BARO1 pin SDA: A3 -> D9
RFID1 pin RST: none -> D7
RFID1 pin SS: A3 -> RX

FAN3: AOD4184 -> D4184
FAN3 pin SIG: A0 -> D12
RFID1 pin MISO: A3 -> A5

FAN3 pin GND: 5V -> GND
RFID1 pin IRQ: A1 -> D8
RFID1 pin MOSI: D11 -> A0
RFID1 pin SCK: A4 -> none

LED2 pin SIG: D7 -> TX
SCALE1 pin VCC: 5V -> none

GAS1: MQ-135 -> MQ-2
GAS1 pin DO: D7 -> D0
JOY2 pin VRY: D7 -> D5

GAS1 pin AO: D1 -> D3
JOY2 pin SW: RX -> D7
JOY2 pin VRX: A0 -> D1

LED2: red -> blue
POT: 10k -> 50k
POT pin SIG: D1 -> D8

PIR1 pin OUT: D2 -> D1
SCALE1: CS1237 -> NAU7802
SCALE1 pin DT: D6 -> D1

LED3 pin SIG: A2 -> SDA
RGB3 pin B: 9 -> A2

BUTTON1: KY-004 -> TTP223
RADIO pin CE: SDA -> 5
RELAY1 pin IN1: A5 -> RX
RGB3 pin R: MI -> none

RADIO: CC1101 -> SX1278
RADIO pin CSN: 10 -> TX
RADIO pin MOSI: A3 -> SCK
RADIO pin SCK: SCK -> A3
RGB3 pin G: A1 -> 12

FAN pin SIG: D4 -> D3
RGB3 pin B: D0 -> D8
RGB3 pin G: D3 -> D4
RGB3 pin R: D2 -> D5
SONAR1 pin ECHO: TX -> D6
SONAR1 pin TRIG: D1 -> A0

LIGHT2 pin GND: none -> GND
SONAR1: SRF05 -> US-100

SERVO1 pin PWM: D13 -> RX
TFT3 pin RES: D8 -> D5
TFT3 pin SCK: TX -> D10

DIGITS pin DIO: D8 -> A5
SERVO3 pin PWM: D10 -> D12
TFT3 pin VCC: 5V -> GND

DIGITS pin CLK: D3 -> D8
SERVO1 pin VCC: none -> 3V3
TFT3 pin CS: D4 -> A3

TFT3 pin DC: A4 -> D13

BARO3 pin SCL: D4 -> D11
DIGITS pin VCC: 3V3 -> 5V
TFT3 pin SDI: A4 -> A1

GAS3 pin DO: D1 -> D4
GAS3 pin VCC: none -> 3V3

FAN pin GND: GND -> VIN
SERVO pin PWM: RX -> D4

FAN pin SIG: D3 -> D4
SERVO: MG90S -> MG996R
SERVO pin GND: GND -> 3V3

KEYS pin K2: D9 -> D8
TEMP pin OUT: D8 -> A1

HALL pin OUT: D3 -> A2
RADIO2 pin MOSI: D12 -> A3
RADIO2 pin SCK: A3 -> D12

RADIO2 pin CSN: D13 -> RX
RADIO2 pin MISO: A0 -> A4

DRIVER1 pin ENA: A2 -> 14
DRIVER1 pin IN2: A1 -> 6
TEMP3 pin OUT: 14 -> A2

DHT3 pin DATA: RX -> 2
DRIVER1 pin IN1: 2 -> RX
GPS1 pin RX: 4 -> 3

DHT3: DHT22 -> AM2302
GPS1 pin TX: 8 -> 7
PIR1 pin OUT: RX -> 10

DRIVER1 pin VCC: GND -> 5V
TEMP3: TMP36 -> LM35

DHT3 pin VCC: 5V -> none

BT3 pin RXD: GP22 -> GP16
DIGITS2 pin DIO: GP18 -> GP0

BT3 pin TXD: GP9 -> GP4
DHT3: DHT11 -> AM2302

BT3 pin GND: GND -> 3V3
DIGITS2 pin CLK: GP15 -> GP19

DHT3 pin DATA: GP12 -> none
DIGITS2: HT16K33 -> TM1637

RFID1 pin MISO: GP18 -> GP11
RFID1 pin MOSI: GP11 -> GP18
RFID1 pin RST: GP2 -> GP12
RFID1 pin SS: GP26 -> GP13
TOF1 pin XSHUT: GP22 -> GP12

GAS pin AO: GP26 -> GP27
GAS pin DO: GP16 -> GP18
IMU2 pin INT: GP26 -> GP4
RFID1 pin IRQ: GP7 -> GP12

──────────

**WHAT IS BEING ASKED**
Write out the data above once more, exactly as it reads.

**RESPONSE TO THE EXERCISE**
BARO1 pin SDA: A3 -> D9
RFID1 pin RST: none -> D7
RFID1 pin SS: A3 -> RX

FAN3: AOD4184 -> D4184
FAN3 pin SIG: A0 -> D12
RFID1 pin MISO: A3 -> A5

FAN3 pin GND: 5V -> GND
RFID1 pin IRQ: A1 -> D8
RFID1 pin MOSI: D11 -> A0
RFID1 pin SCK: A4 -> none

LED2 pin SIG: D7 -> TX
SCALE1 pin VCC: 5V -> none

GAS1: MQ-135 -> MQ-2
GAS1 pin DO: D7 -> D0
JOY2 pin VRY: D7 -> D5

GAS1 pin AO: D1 -> D3
JOY2 pin SW: RX -> D7
JOY2 pin VRX: A0 -> D1

LED2: red -> blue
POT: 10k -> 50k
POT pin SIG: D1 -> D8

PIR1 pin OUT: D2 -> D1
SCALE1: CS1237 -> NAU7802
SCALE1 pin DT: D6 -> D1

LED3 pin SIG: A2 -> SDA
RGB3 pin B: 9 -> A2

BUTTON1: KY-004 -> TTP223
RADIO pin CE: SDA -> 5
RELAY1 pin IN1: A5 -> RX
RGB3 pin R: MI -> none

RADIO: CC1101 -> SX1278
RADIO pin CSN: 10 -> TX
RADIO pin MOSI: A3 -> SCK
RADIO pin SCK: SCK -> A3
RGB3 pin G: A1 -> 12

FAN pin SIG: D4 -> D3
RGB3 pin B: D0 -> D8
RGB3 pin G: D3 -> D4
RGB3 pin R: D2 -> D5
SONAR1 pin ECHO: TX -> D6
SONAR1 pin TRIG: D1 -> A0

LIGHT2 pin GND: none -> GND
SONAR1: SRF05 -> US-100

SERVO1 pin PWM: D13 -> RX
TFT3 pin RES: D8 -> D5
TFT3 pin SCK: TX -> D10

DIGITS pin DIO: D8 -> A5
SERVO3 pin PWM: D10 -> D12
TFT3 pin VCC: 5V -> GND

DIGITS pin CLK: D3 -> D8
SERVO1 pin VCC: none -> 3V3
TFT3 pin CS: D4 -> A3

TFT3 pin DC: A4 -> D13

BARO3 pin SCL: D4 -> D11
DIGITS pin VCC: 3V3 -> 5V
TFT3 pin SDI: A4 -> A1

GAS3 pin DO: D1 -> D4
GAS3 pin VCC: none -> 3V3

FAN pin GND: GND -> VIN
SERVO pin PWM: RX -> D4

FAN pin SIG: D3 -> D4
SERVO: MG90S -> MG996R
SERVO pin GND: GND -> 3V3

KEYS pin K2: D9 -> D8
TEMP pin OUT: D8 -> A1

HALL pin OUT: D3 -> A2
RADIO2 pin MOSI: D12 -> A3
RADIO2 pin SCK: A3 -> D12

RADIO2 pin CSN: D13 -> RX
RADIO2 pin MISO: A0 -> A4

DRIVER1 pin ENA: A2 -> 14
DRIVER1 pin IN2: A1 -> 6
TEMP3 pin OUT: 14 -> A2

DHT3 pin DATA: RX -> 2
DRIVER1 pin IN1: 2 -> RX
GPS1 pin RX: 4 -> 3

DHT3: DHT22 -> AM2302
GPS1 pin TX: 8 -> 7
PIR1 pin OUT: RX -> 10

DRIVER1 pin VCC: GND -> 5V
TEMP3: TMP36 -> LM35

DHT3 pin VCC: 5V -> none

BT3 pin RXD: GP22 -> GP16
DIGITS2 pin DIO: GP18 -> GP0

BT3 pin TXD: GP9 -> GP4
DHT3: DHT11 -> AM2302

BT3 pin GND: GND -> 3V3
DIGITS2 pin CLK: GP15 -> GP19

DHT3 pin DATA: GP12 -> none
DIGITS2: HT16K33 -> TM1637

RFID1 pin MISO: GP18 -> GP11
RFID1 pin MOSI: GP11 -> GP18
RFID1 pin RST: GP2 -> GP12
RFID1 pin SS: GP26 -> GP13
TOF1 pin XSHUT: GP22 -> GP12

GAS pin AO: GP26 -> GP27
GAS pin DO: GP16 -> GP18
IMU2 pin INT: GP26 -> GP4
RFID1 pin IRQ: GP7 -> GP12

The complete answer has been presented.